_WHAT YOU WILL DO:_
Please make sure what you return matches the listing below exactly, minus its pictures.

_STORED DATA:_

== Segment start ==

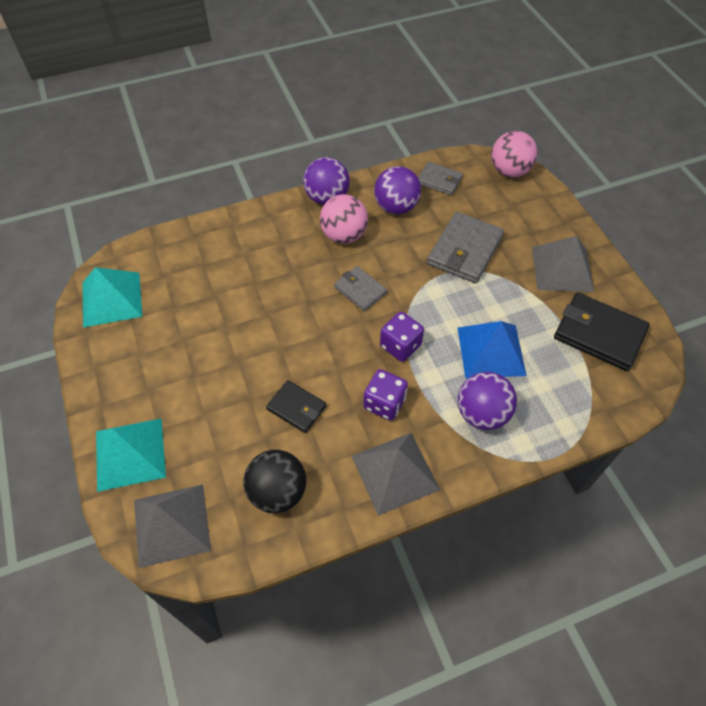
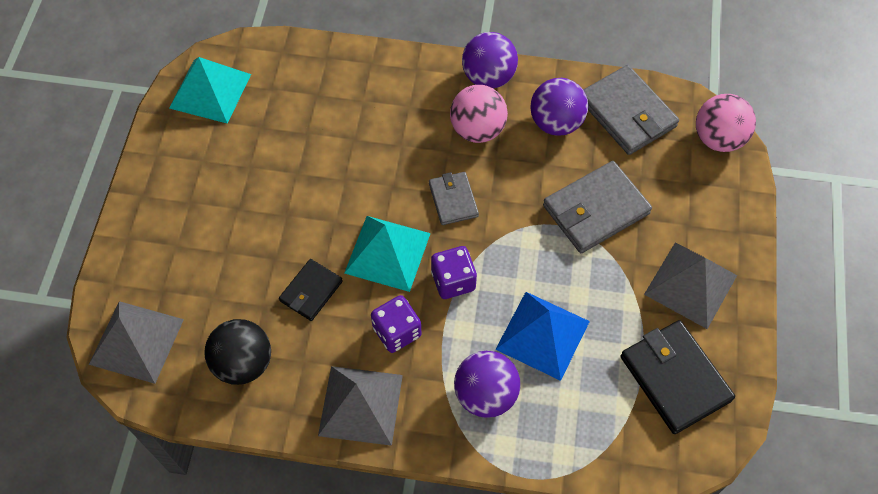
camera: 30 degrees right, 5 degrees up
turquoise pyramid [96,418,166,492] -> turquoise pyramid moved to [344,216,431,292]
black wallet [266,380,326,433] -> black wallet turned 60 degrees clockwise [279,259,343,321]
grey wallet [418,162,463,195] -> grey wallet [583,65,679,155], size x1.70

== Segment end ==

_WRITTEN REPLY:_
camera: 30 degrees right, 5 degrees up
turquoise pyramid [96,418,166,492] -> turquoise pyramid moved to [344,216,431,292]
black wallet [266,380,326,433] -> black wallet turned 60 degrees clockwise [279,259,343,321]
grey wallet [418,162,463,195] -> grey wallet [583,65,679,155], size x1.70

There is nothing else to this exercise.